• _Task directions_
Please copy the lines below, exactly as they are, from the one with "LUX1 pin SCL: D5 -> D2" through the one with "POT: 10k -> 100k", and leave out the pictures.

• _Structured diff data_
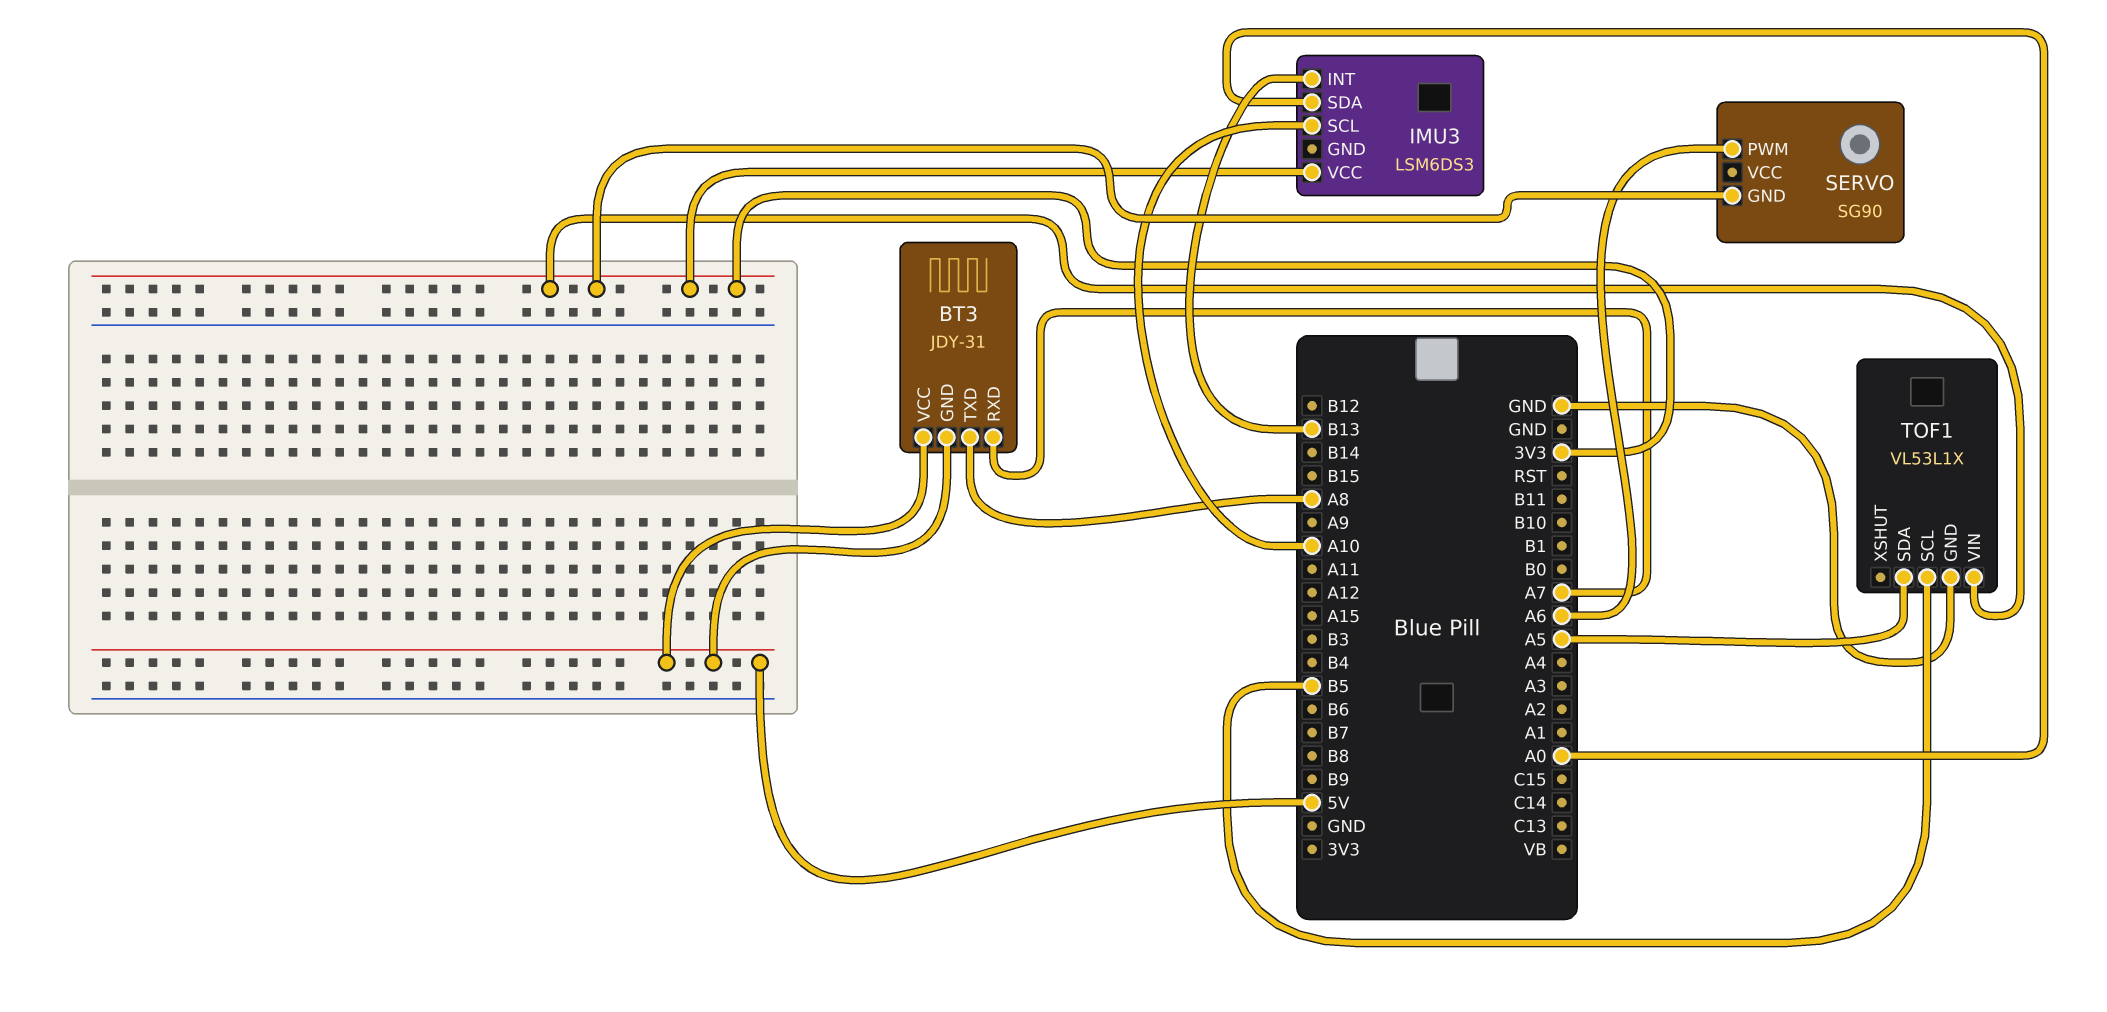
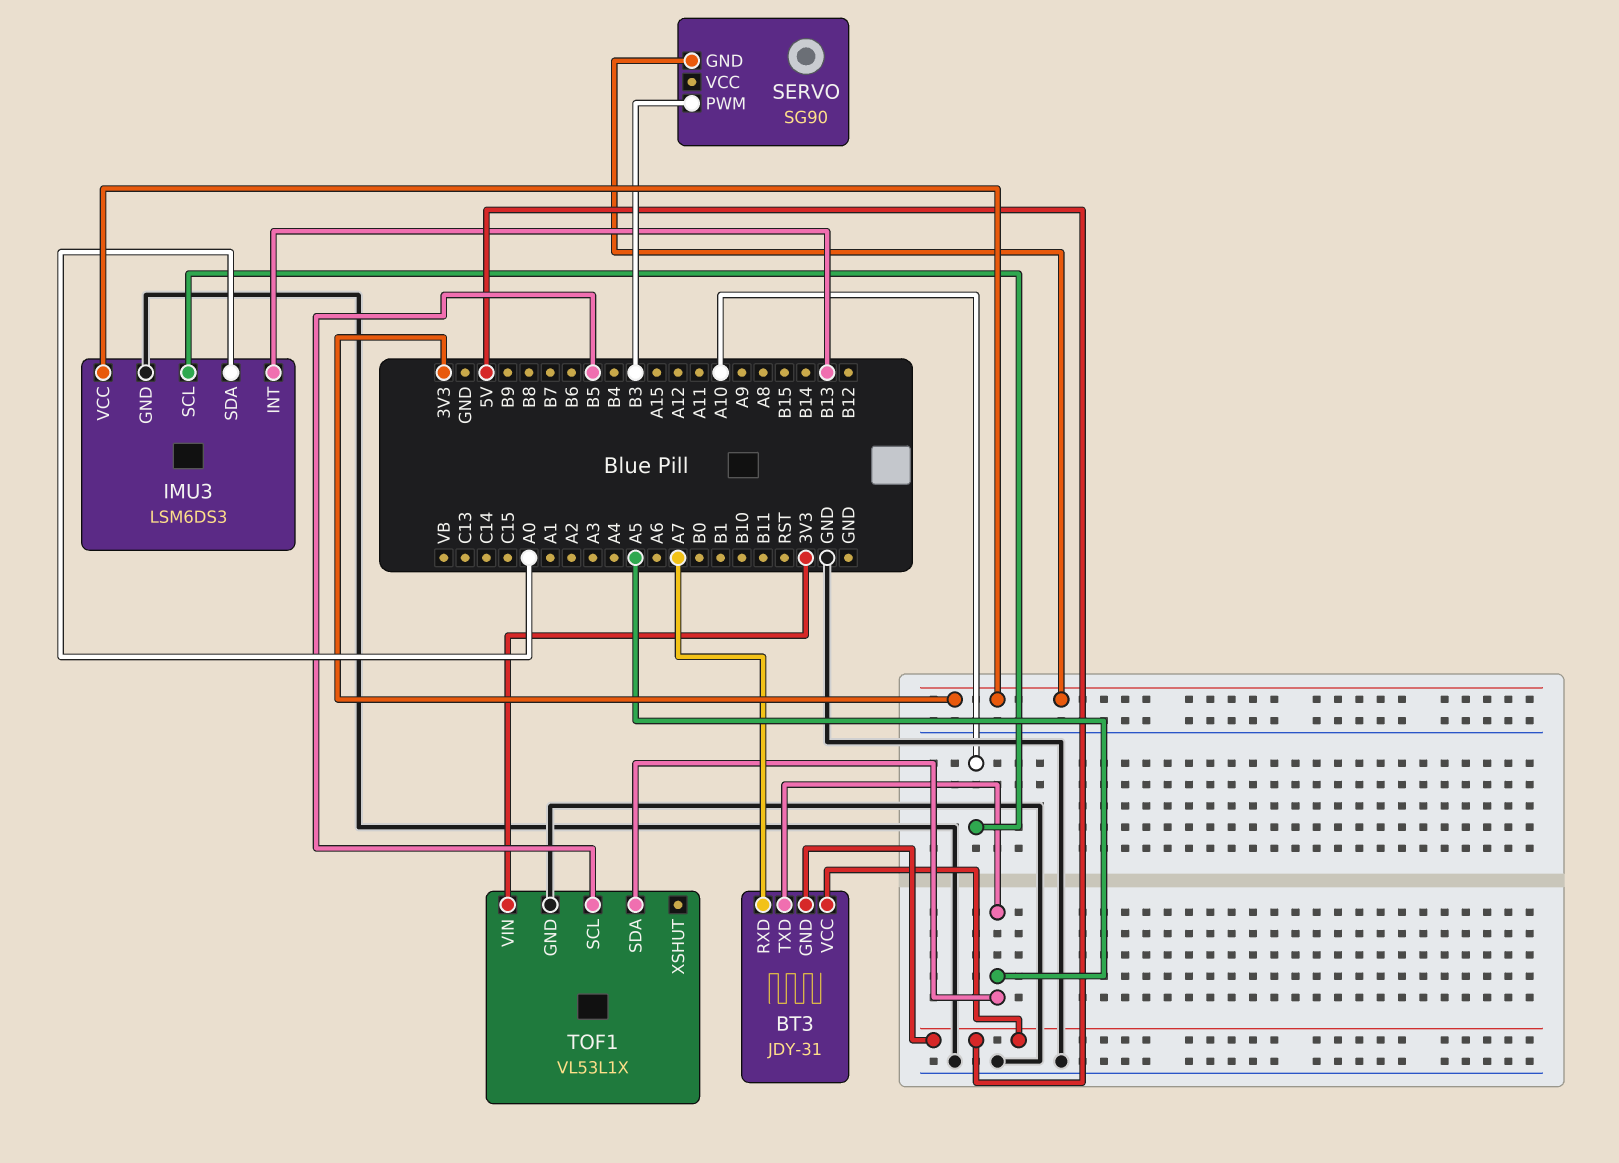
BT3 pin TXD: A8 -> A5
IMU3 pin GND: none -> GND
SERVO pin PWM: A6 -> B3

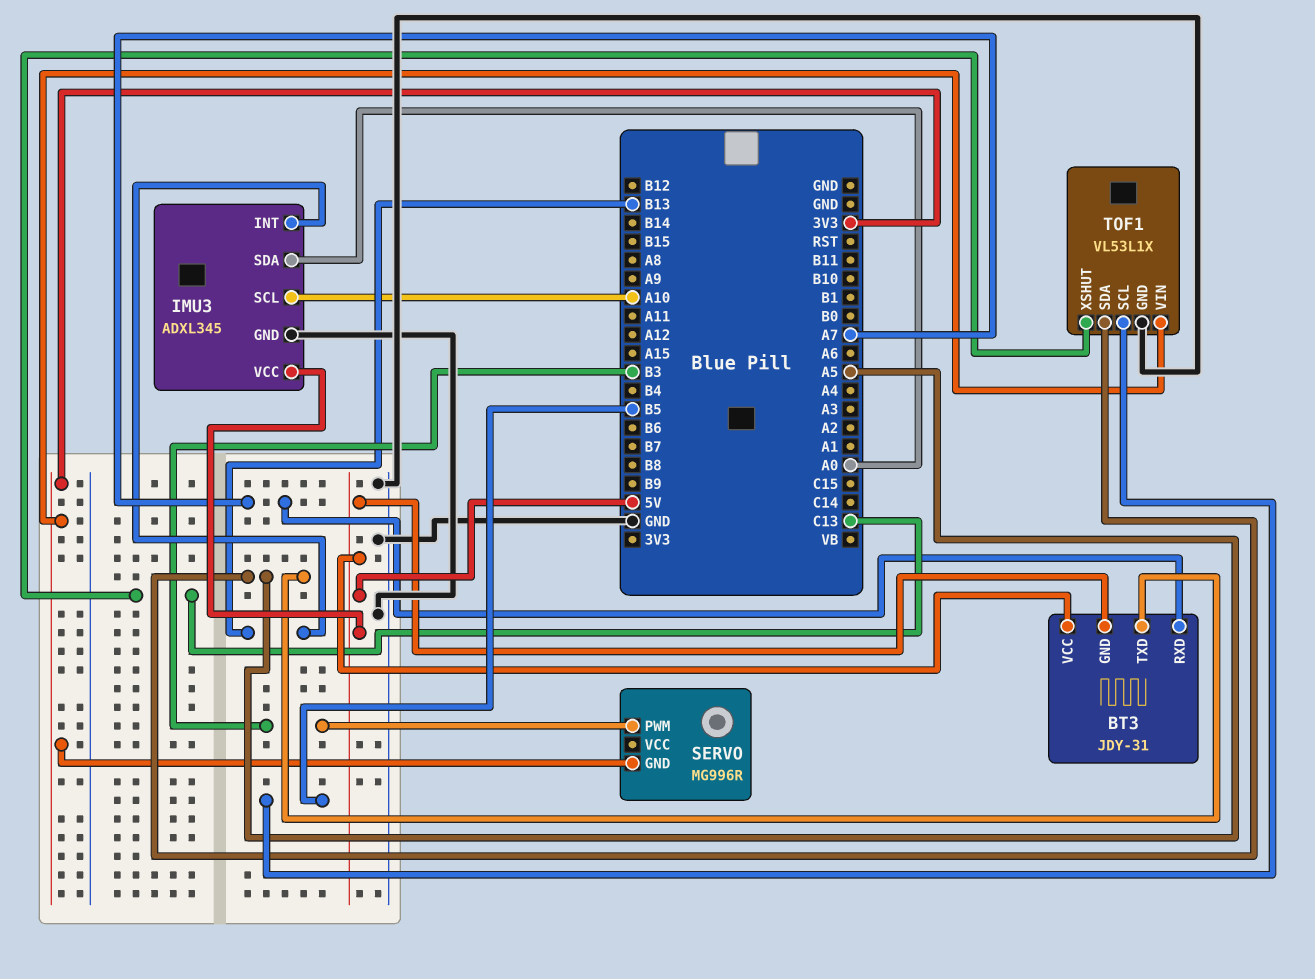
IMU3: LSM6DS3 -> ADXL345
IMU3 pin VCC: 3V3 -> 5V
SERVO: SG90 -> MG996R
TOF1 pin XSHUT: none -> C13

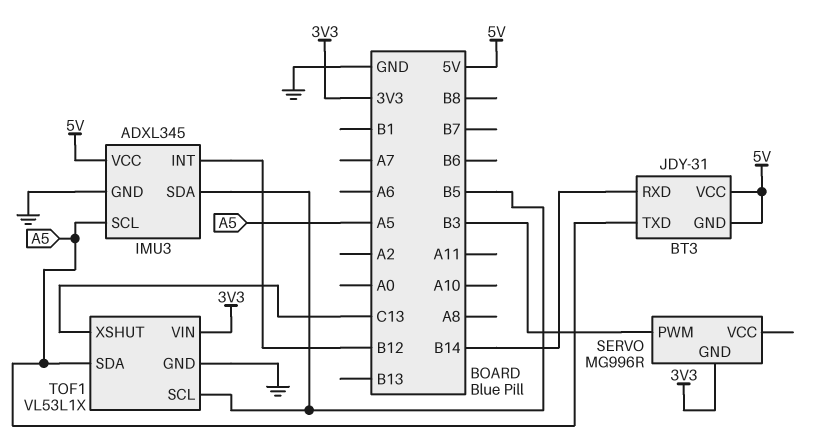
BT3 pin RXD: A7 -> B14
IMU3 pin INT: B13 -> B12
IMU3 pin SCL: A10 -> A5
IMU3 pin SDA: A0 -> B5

...

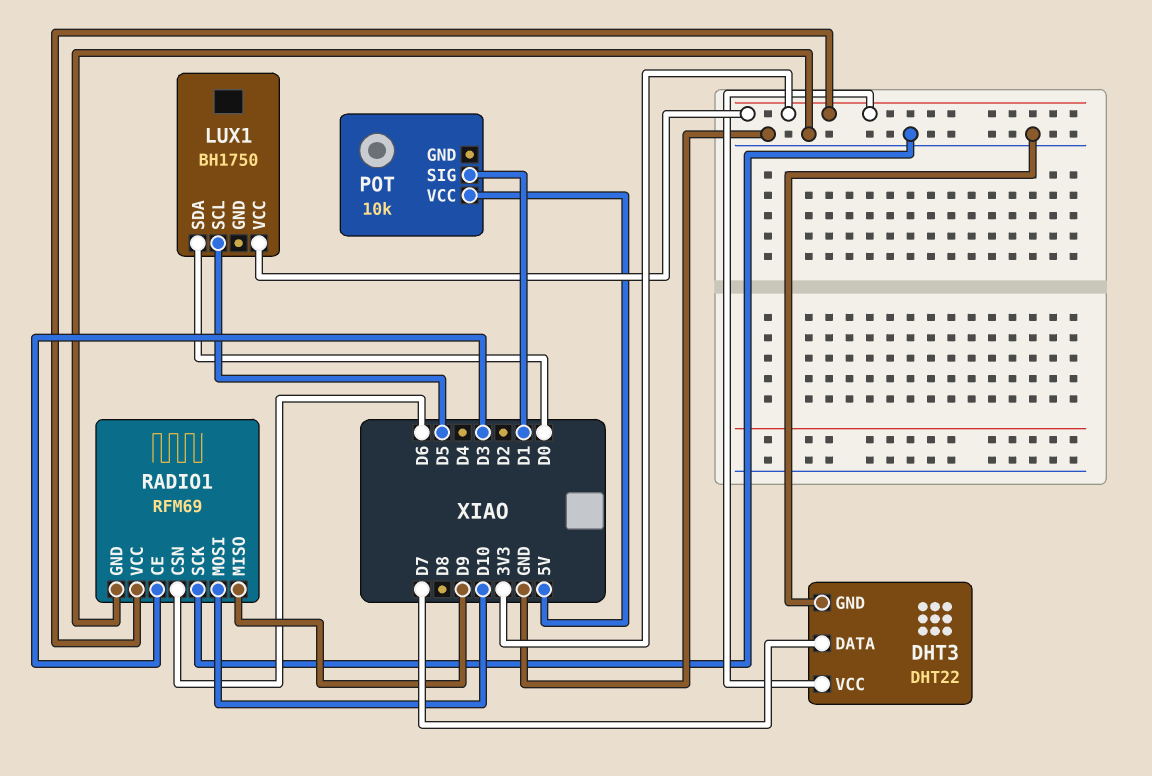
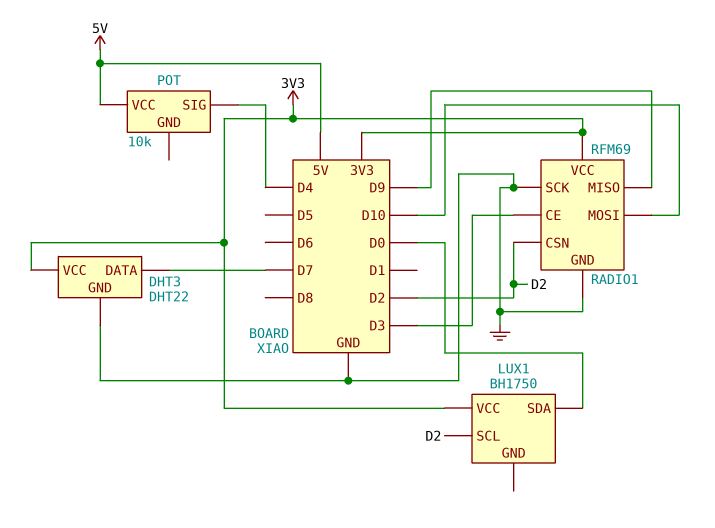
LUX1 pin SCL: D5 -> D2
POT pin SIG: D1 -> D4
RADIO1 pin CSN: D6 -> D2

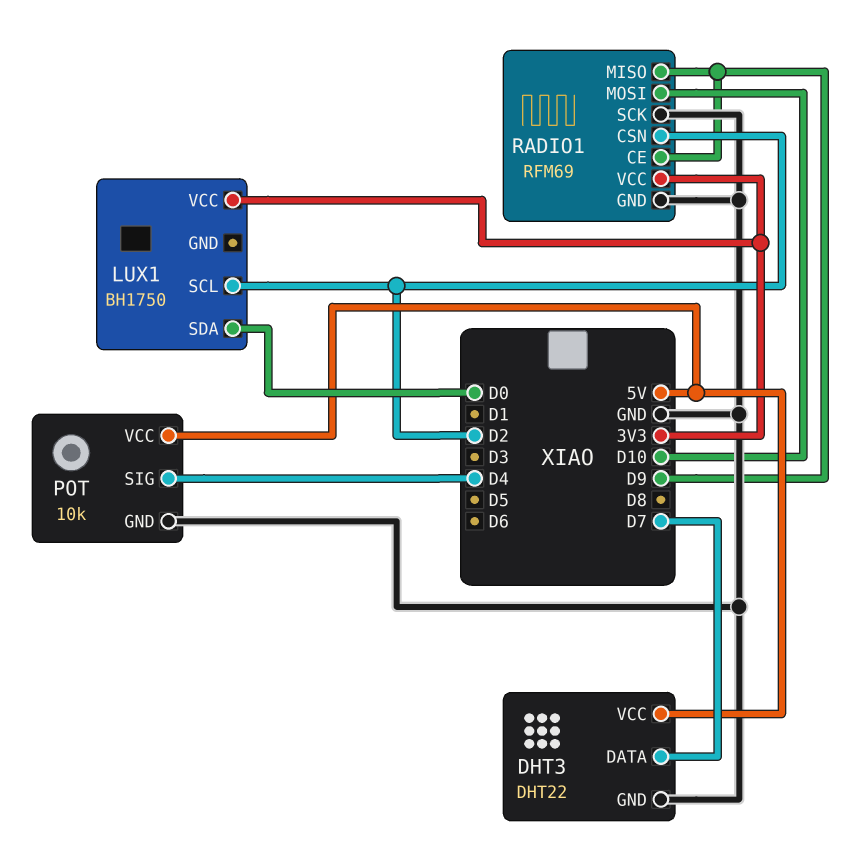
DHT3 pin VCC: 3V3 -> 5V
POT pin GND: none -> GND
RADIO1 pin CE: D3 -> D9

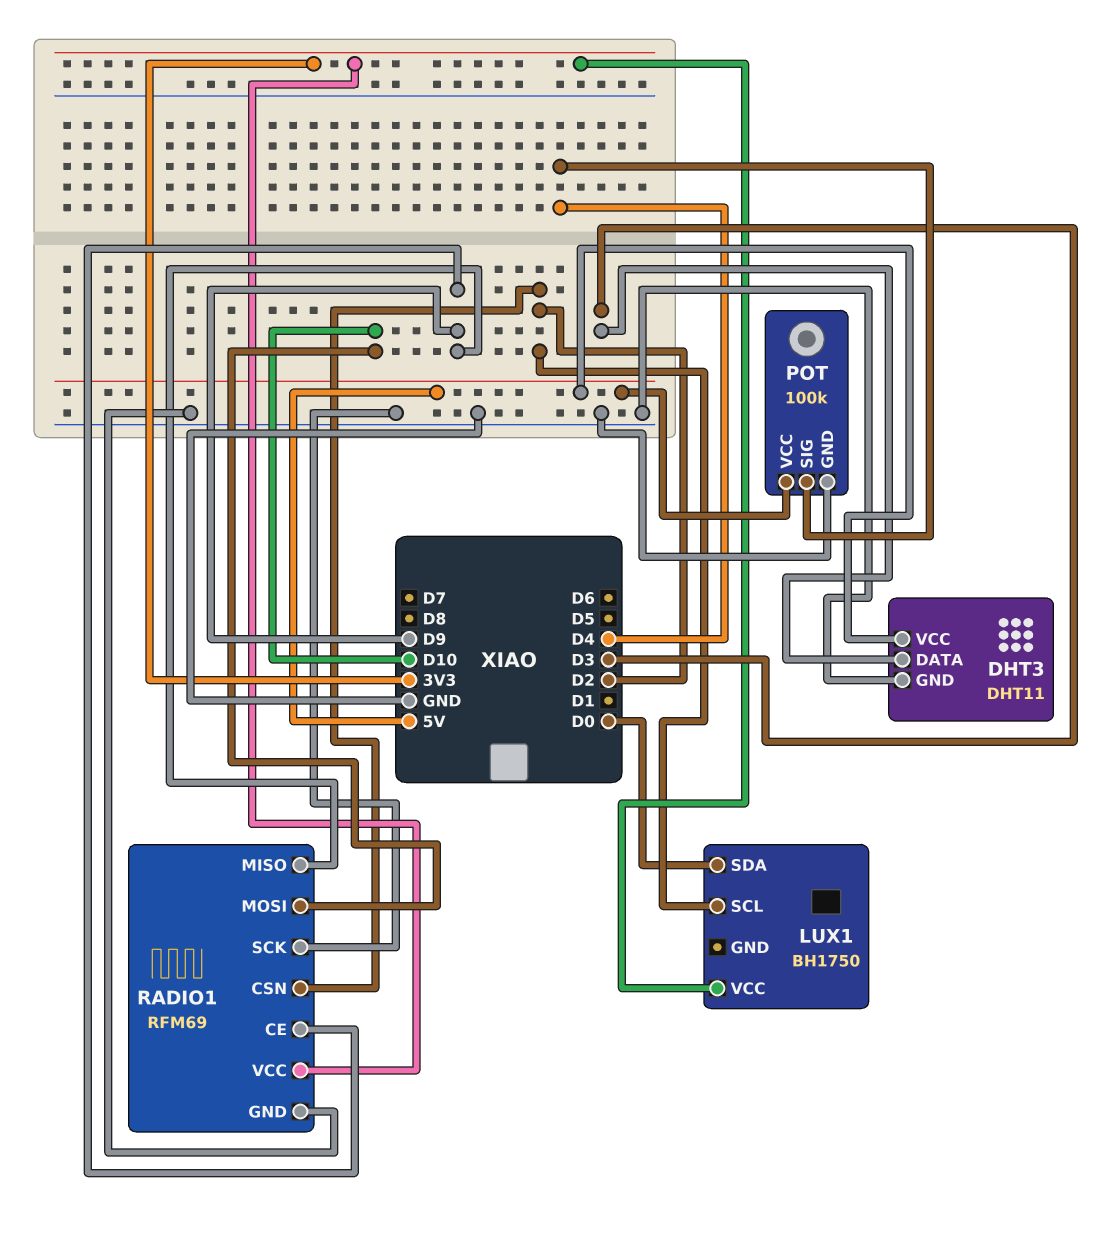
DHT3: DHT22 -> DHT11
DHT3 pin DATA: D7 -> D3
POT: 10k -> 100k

• _Reply_
LUX1 pin SCL: D5 -> D2
POT pin SIG: D1 -> D4
RADIO1 pin CSN: D6 -> D2

DHT3 pin VCC: 3V3 -> 5V
POT pin GND: none -> GND
RADIO1 pin CE: D3 -> D9

DHT3: DHT22 -> DHT11
DHT3 pin DATA: D7 -> D3
POT: 10k -> 100k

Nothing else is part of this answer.